[What you have to do] Repeat every record below exactly, but leave out any pictures.
--- Data supplied Enclosed Below ---
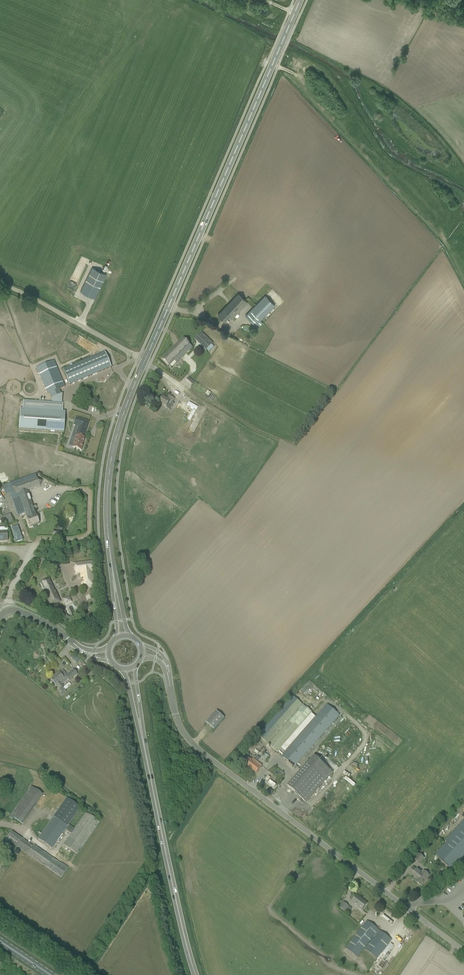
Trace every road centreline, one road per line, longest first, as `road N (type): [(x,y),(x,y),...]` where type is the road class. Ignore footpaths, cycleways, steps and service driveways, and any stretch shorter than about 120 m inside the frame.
road 1 (unclassified): [(463,952),(193,744),(175,713),(167,671)]
road 2 (secondary): [(144,362),(300,0)]
road 3 (secondary): [(195,974),(140,723)]
road 4 (secondary): [(114,585),(109,473),(144,362)]
road 5 (unclassified): [(144,362),(0,286)]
--- End of Enclosed Data supplied ---
[Answer space]
Trace every road centreline, one road per line, longest first, as `road N (type): [(x,y),(x,y),...]` where type is the road class. Ignore footpaths, cycleways, steps and service driveways, and any stretch shorter than about 120 m inside the frame.
road 1 (unclassified): [(463,952),(193,744),(175,713),(167,671)]
road 2 (secondary): [(144,362),(300,0)]
road 3 (secondary): [(195,974),(140,723)]
road 4 (secondary): [(114,585),(109,473),(144,362)]
road 5 (unclassified): [(144,362),(0,286)]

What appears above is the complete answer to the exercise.